[[ DATA FOR THE TASK open ]]

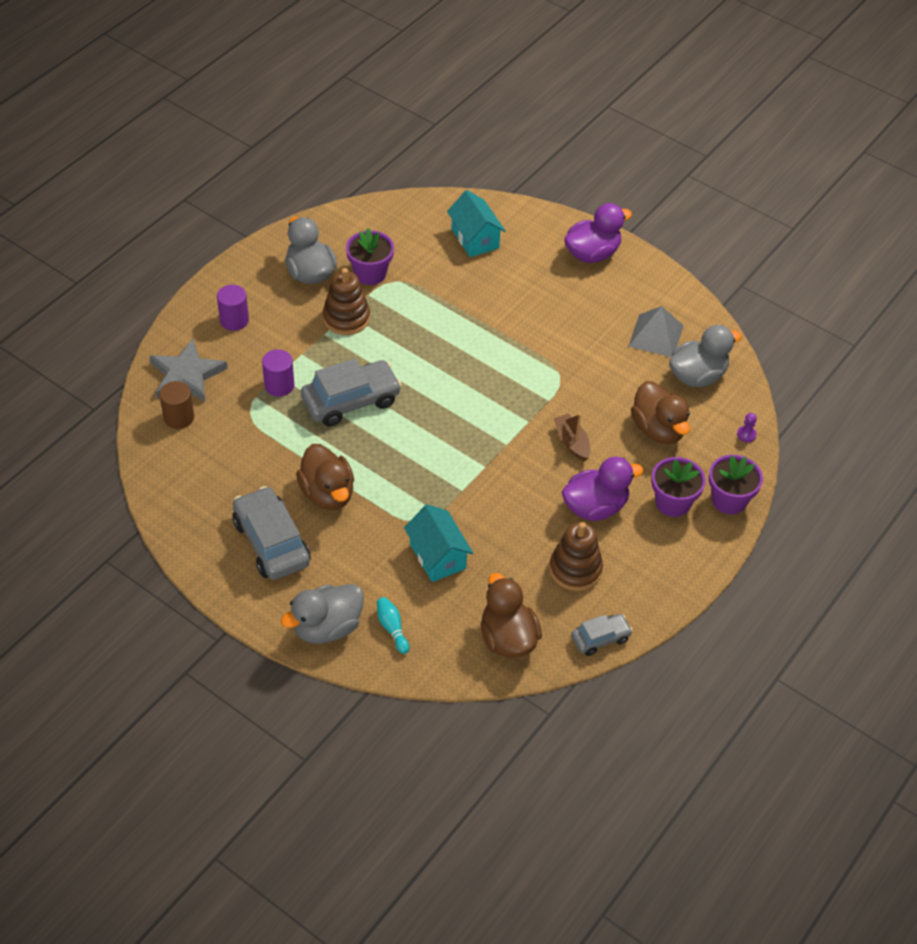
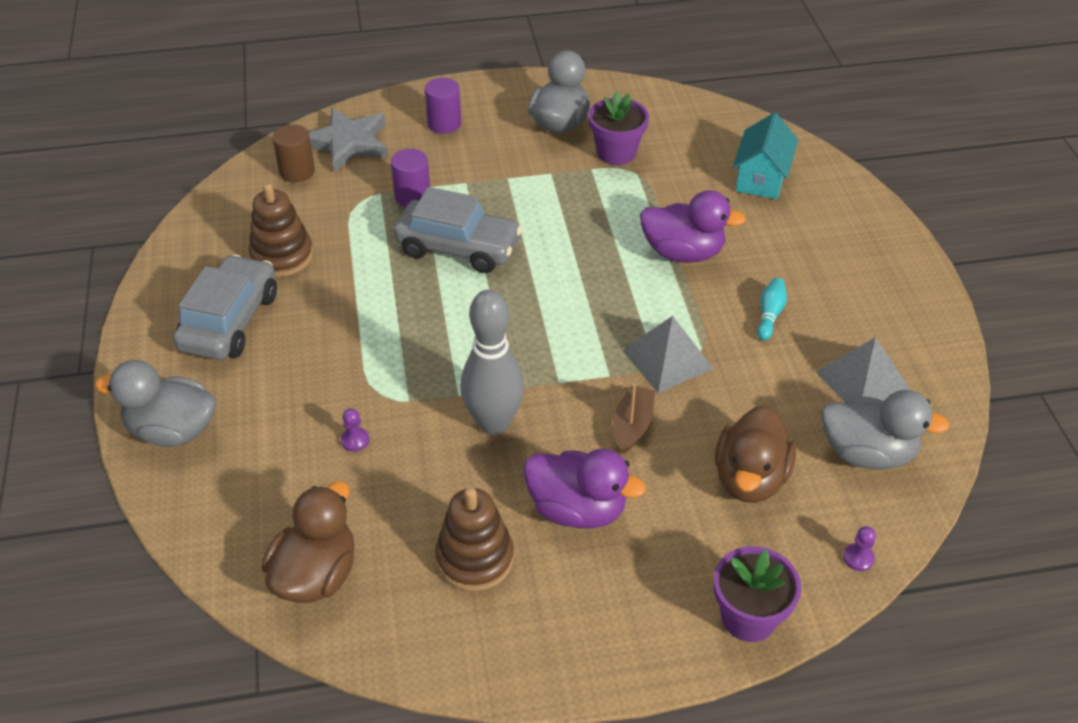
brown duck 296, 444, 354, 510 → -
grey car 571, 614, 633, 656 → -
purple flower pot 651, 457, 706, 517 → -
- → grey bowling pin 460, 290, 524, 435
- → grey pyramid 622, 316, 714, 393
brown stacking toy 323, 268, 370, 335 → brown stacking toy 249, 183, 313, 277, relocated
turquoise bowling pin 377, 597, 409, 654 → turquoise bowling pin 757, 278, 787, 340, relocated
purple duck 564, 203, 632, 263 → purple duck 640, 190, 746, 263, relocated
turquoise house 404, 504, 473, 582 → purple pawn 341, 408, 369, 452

[[ DATA FOR THE TASK closed ]]

*WHAT THIS TASK INVOLVES:*
Reproduce the entries above exactly, though not their pictures.

*OUTPUT FOR THIS EXERCISE:*
brown duck 296, 444, 354, 510 → -
grey car 571, 614, 633, 656 → -
purple flower pot 651, 457, 706, 517 → -
- → grey bowling pin 460, 290, 524, 435
- → grey pyramid 622, 316, 714, 393
brown stacking toy 323, 268, 370, 335 → brown stacking toy 249, 183, 313, 277, relocated
turquoise bowling pin 377, 597, 409, 654 → turquoise bowling pin 757, 278, 787, 340, relocated
purple duck 564, 203, 632, 263 → purple duck 640, 190, 746, 263, relocated
turquoise house 404, 504, 473, 582 → purple pawn 341, 408, 369, 452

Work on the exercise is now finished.